[DATA — start]

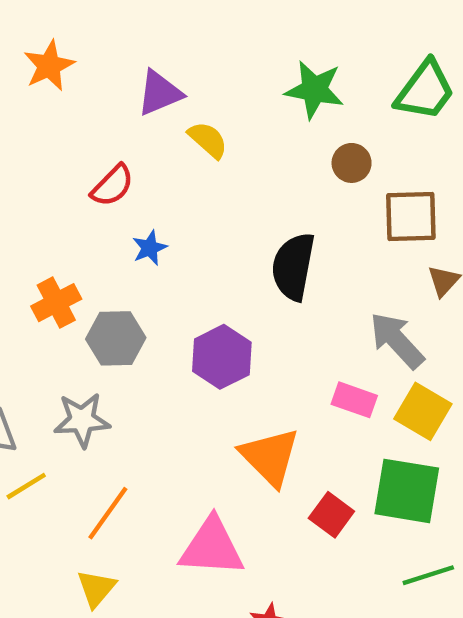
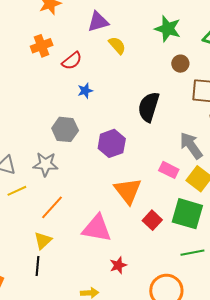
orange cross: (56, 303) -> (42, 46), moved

[DATA — finish]
[DATA — start]

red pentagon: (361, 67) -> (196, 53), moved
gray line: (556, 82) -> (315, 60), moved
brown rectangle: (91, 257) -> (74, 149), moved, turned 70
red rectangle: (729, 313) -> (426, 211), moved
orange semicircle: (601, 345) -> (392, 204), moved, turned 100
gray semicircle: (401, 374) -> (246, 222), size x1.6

[DATA — finish]

■ **WORK REQUEST**
Copy out all lines above that include the string "moved".

■ **ANSWER FOR THIS EXERCISE**
orange cross: (56, 303) -> (42, 46), moved
red pentagon: (361, 67) -> (196, 53), moved
gray line: (556, 82) -> (315, 60), moved
brown rectangle: (91, 257) -> (74, 149), moved, turned 70
red rectangle: (729, 313) -> (426, 211), moved
orange semicircle: (601, 345) -> (392, 204), moved, turned 100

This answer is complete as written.